[[ Raw data open ]]

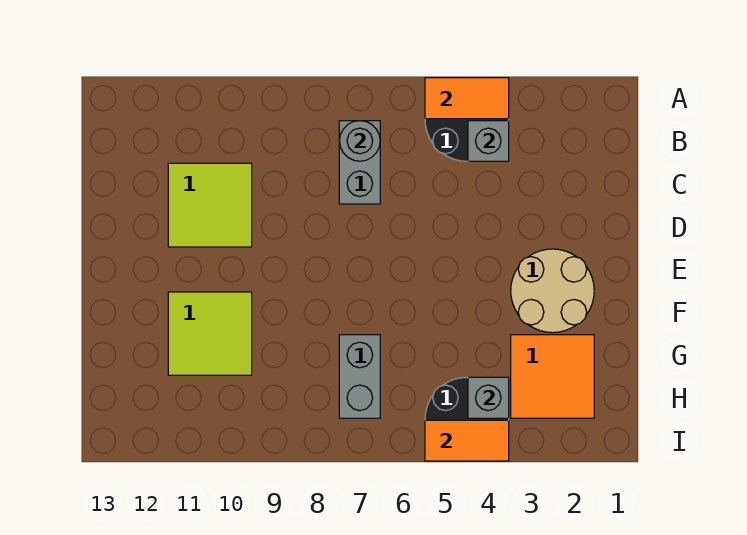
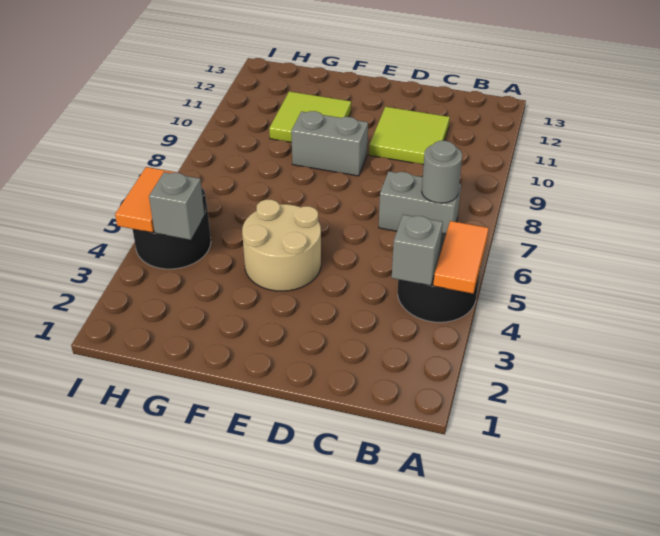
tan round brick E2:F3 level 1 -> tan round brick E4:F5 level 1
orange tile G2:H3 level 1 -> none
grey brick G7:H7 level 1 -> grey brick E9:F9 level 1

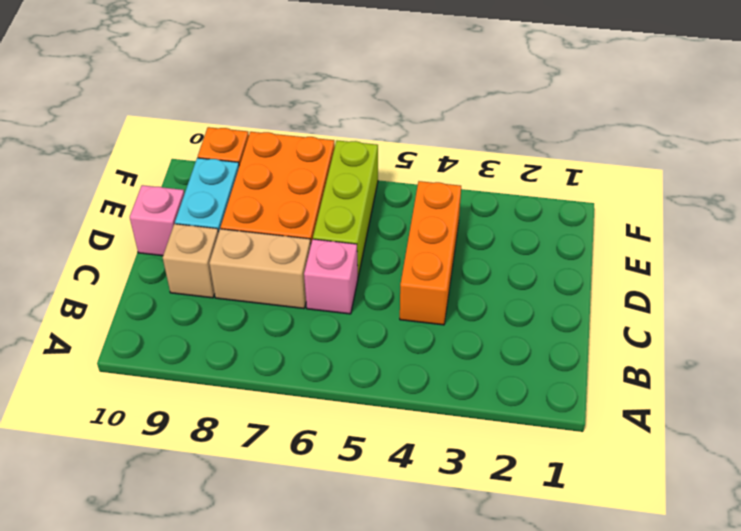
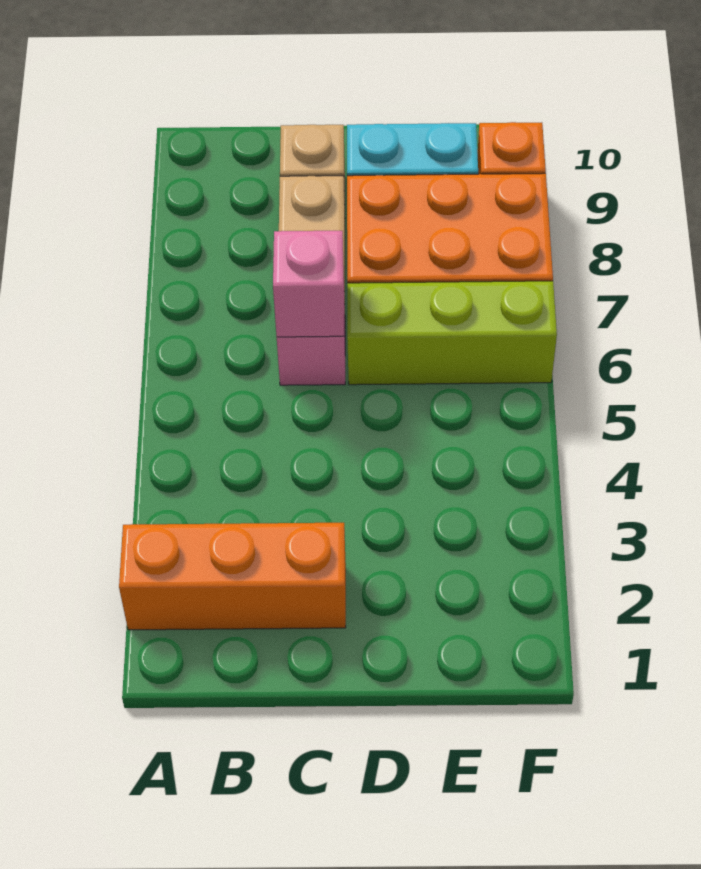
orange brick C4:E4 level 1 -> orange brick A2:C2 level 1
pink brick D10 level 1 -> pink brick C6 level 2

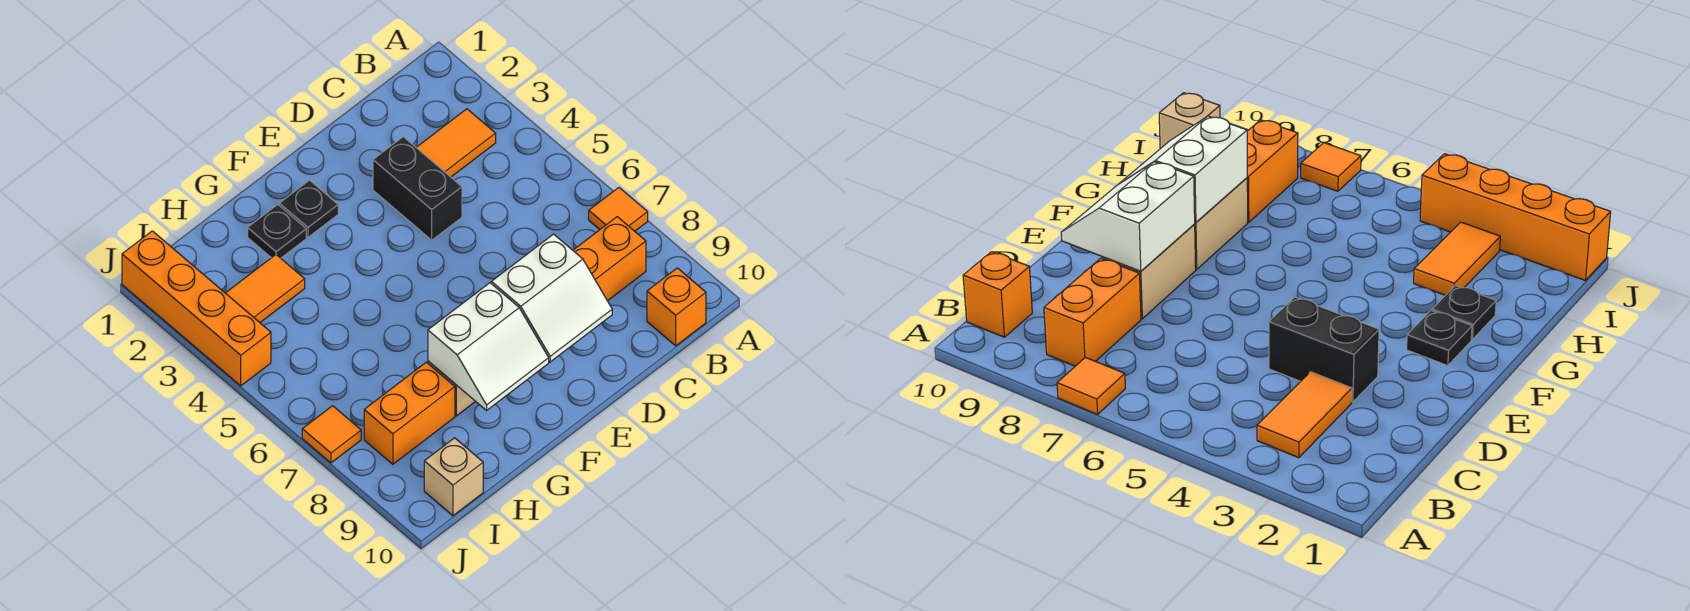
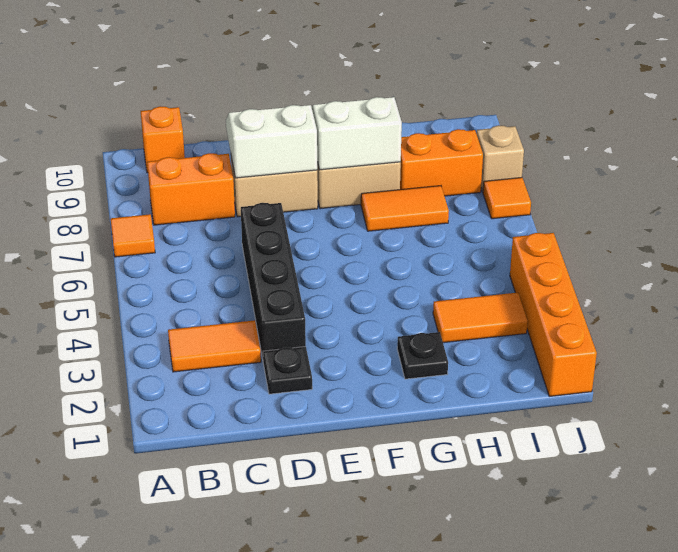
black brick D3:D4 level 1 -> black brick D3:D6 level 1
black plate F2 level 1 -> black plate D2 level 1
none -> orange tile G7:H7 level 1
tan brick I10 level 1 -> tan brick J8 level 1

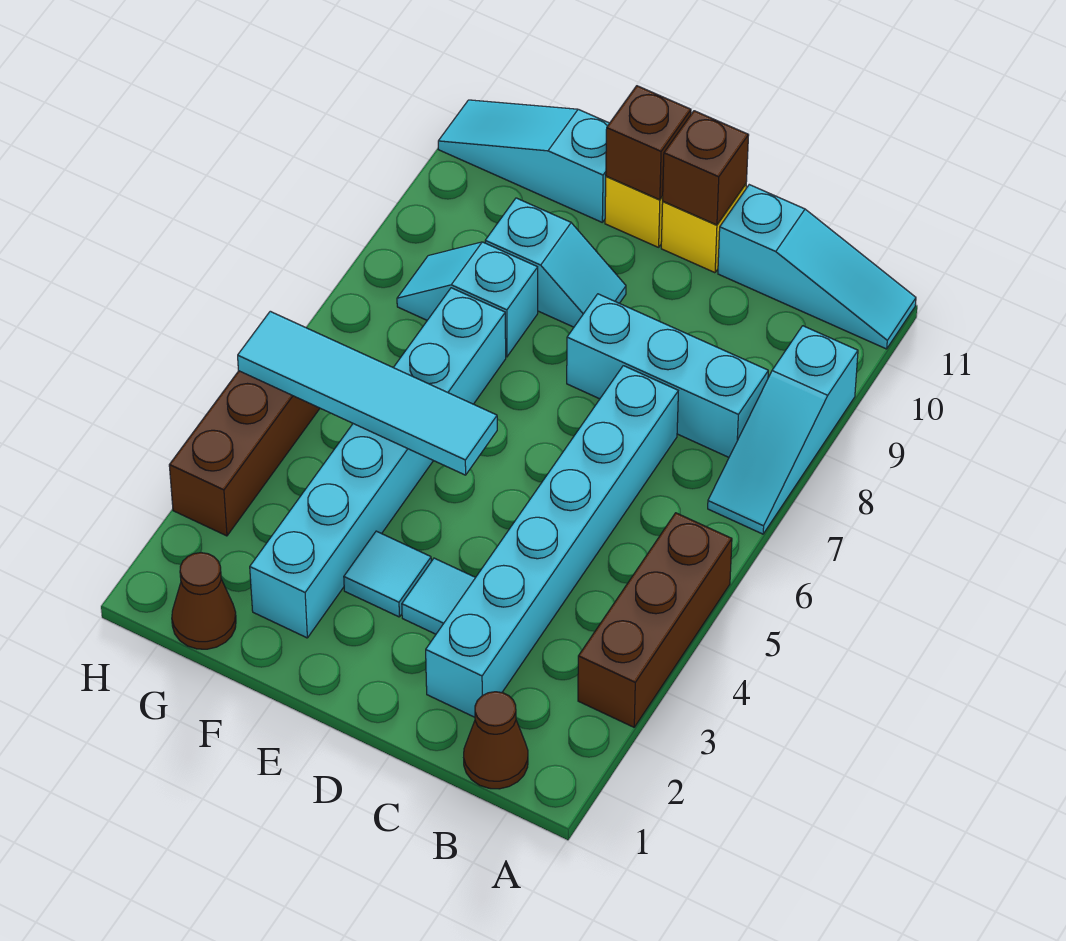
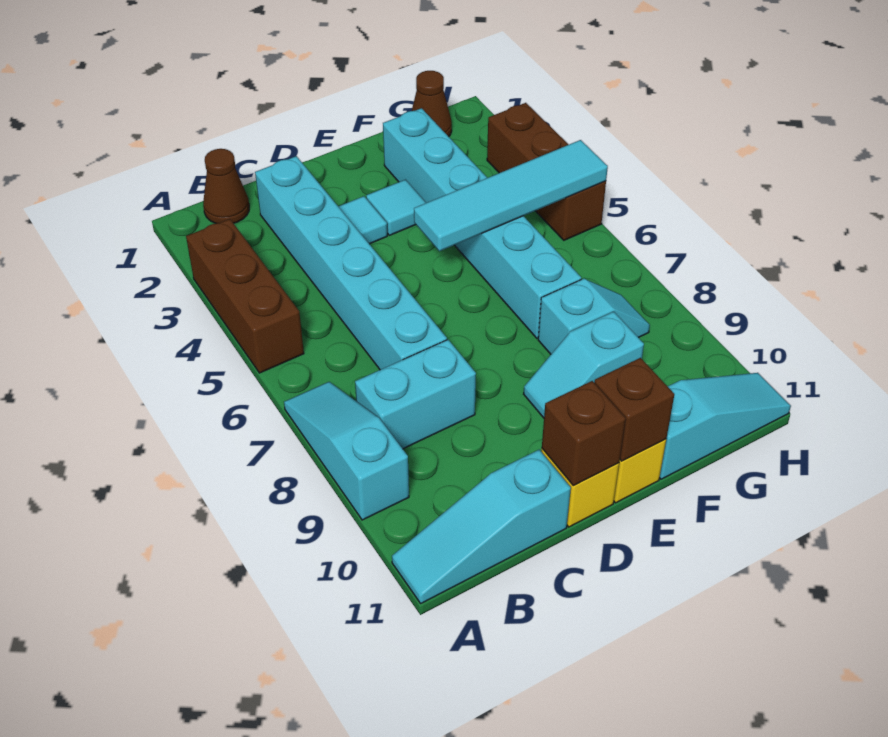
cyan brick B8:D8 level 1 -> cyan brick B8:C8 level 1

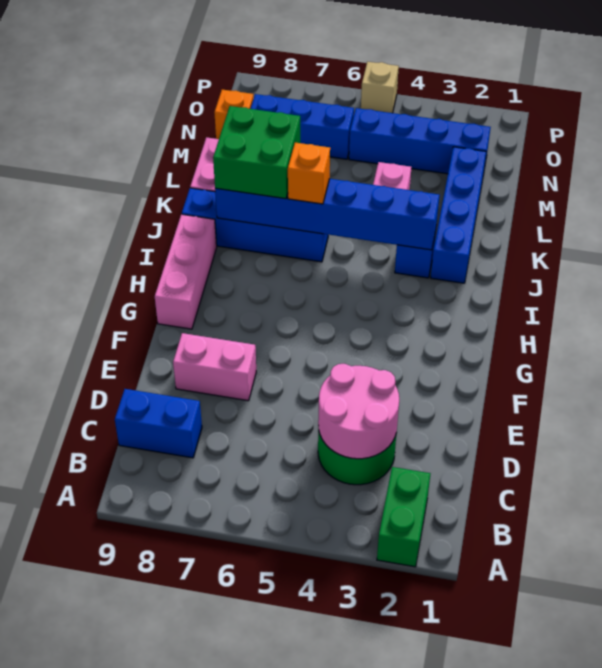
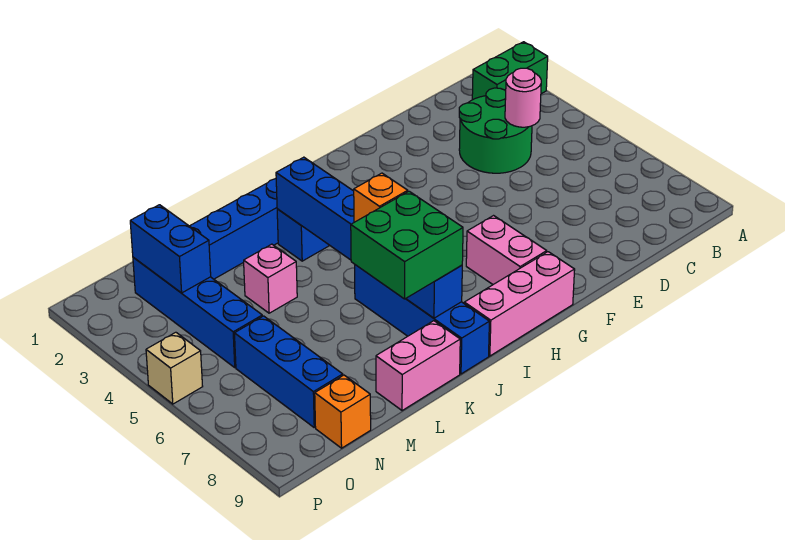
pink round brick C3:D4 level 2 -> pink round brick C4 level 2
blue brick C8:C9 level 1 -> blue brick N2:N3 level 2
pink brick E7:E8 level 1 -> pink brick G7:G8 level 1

[[ Raw data closed ]]

What to work on
Retype the lines from the one containing "grey brick G7:H7" down to the last line of the records, both included, exactly and nothing more. Pictures stay out.

Exercise answer
grey brick G7:H7 level 1 -> grey brick E9:F9 level 1

orange brick C4:E4 level 1 -> orange brick A2:C2 level 1
pink brick D10 level 1 -> pink brick C6 level 2

black brick D3:D4 level 1 -> black brick D3:D6 level 1
black plate F2 level 1 -> black plate D2 level 1
none -> orange tile G7:H7 level 1
tan brick I10 level 1 -> tan brick J8 level 1

cyan brick B8:D8 level 1 -> cyan brick B8:C8 level 1

pink round brick C3:D4 level 2 -> pink round brick C4 level 2
blue brick C8:C9 level 1 -> blue brick N2:N3 level 2
pink brick E7:E8 level 1 -> pink brick G7:G8 level 1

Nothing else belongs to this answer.